------ Provided records

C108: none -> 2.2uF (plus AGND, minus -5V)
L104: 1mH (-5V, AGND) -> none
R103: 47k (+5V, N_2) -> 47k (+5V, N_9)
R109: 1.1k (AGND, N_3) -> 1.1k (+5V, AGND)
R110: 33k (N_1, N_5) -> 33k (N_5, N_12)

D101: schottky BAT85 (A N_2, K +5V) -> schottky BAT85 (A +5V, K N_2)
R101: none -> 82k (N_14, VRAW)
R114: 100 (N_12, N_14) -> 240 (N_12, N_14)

------------
------ Provided records

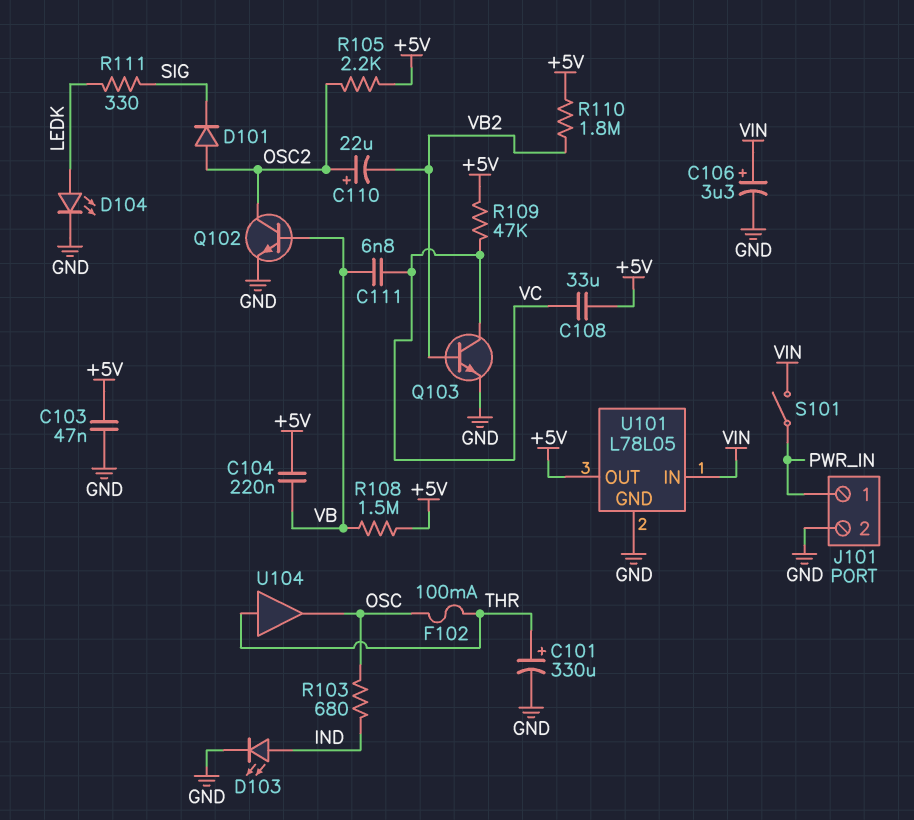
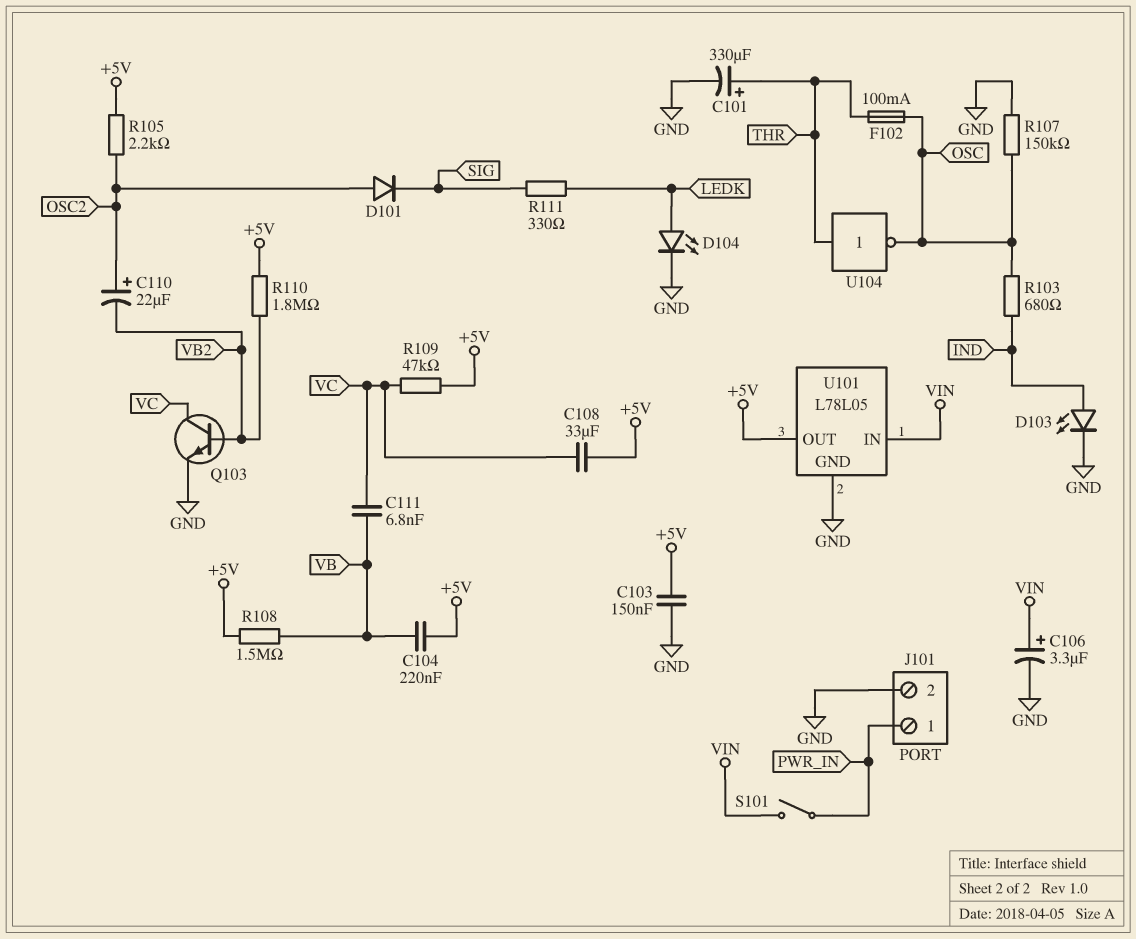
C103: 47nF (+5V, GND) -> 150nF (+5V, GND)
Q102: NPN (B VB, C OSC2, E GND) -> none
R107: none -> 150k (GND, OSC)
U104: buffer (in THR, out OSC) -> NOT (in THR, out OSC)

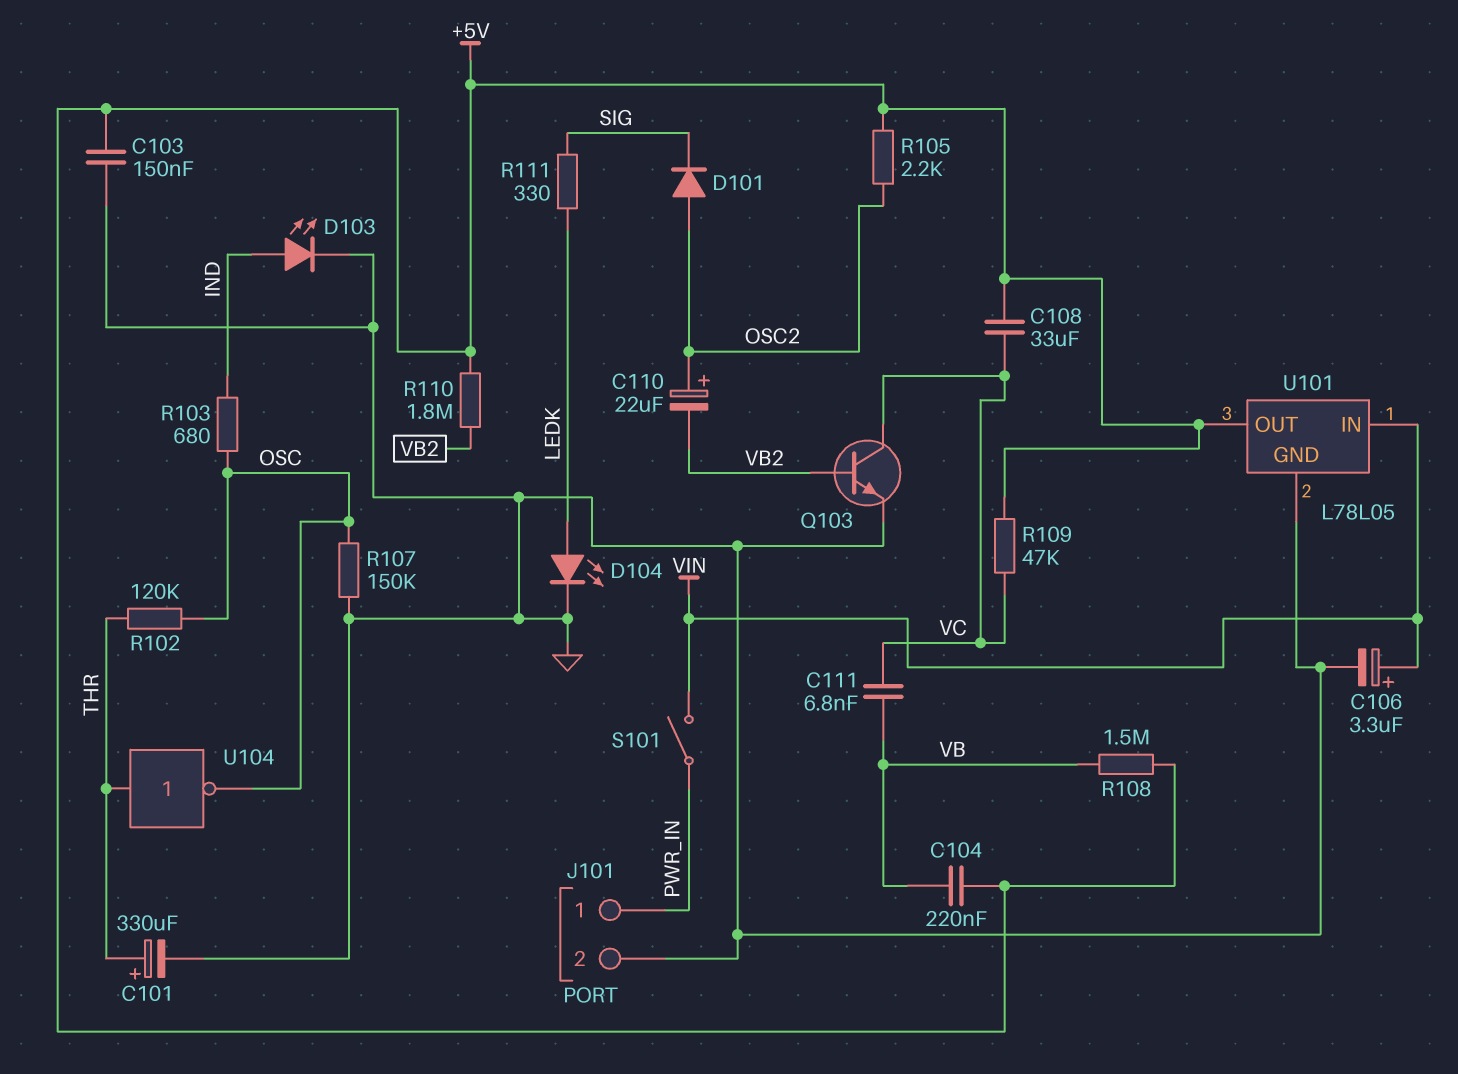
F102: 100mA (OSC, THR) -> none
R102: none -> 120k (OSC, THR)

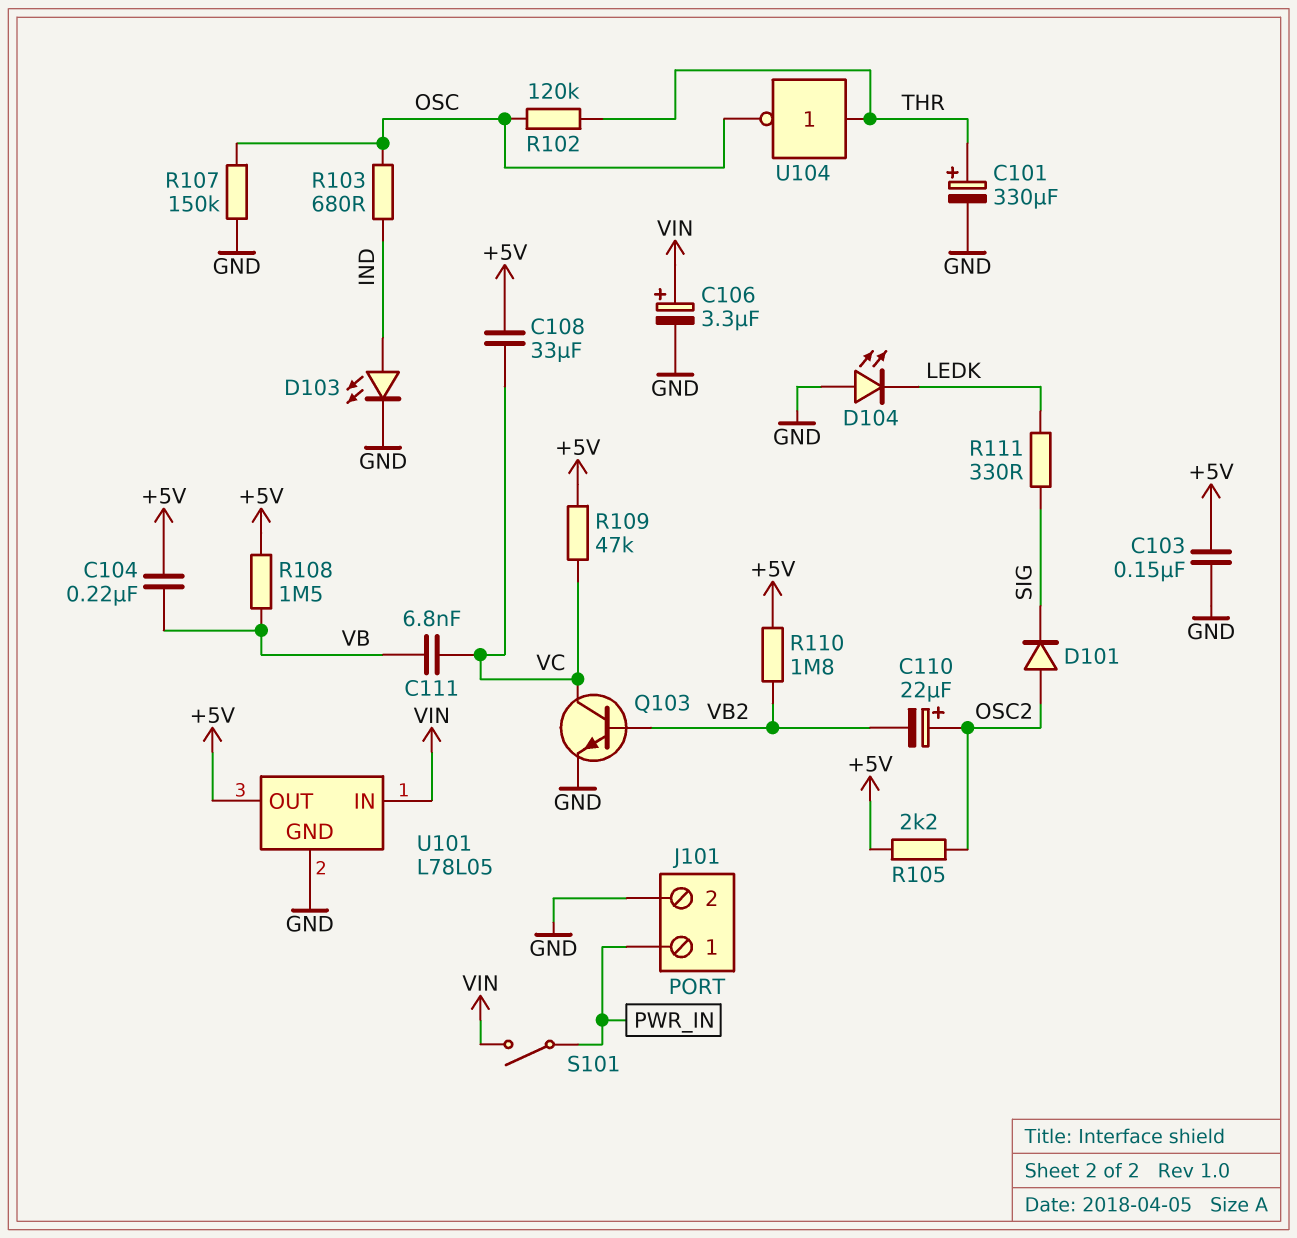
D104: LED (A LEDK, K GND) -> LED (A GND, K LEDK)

------------

Exercise description: With the first line being the one containing "R109: 1.1k (AGND, N_3) -> 1.1k (+5V, AGND)" and the last line the one containing "R114: 100 (N_12, N_14) -> 240 (N_12, N_14)", transcribe exactly the lines above that fall in that range.

Response area:
R109: 1.1k (AGND, N_3) -> 1.1k (+5V, AGND)
R110: 33k (N_1, N_5) -> 33k (N_5, N_12)

D101: schottky BAT85 (A N_2, K +5V) -> schottky BAT85 (A +5V, K N_2)
R101: none -> 82k (N_14, VRAW)
R114: 100 (N_12, N_14) -> 240 (N_12, N_14)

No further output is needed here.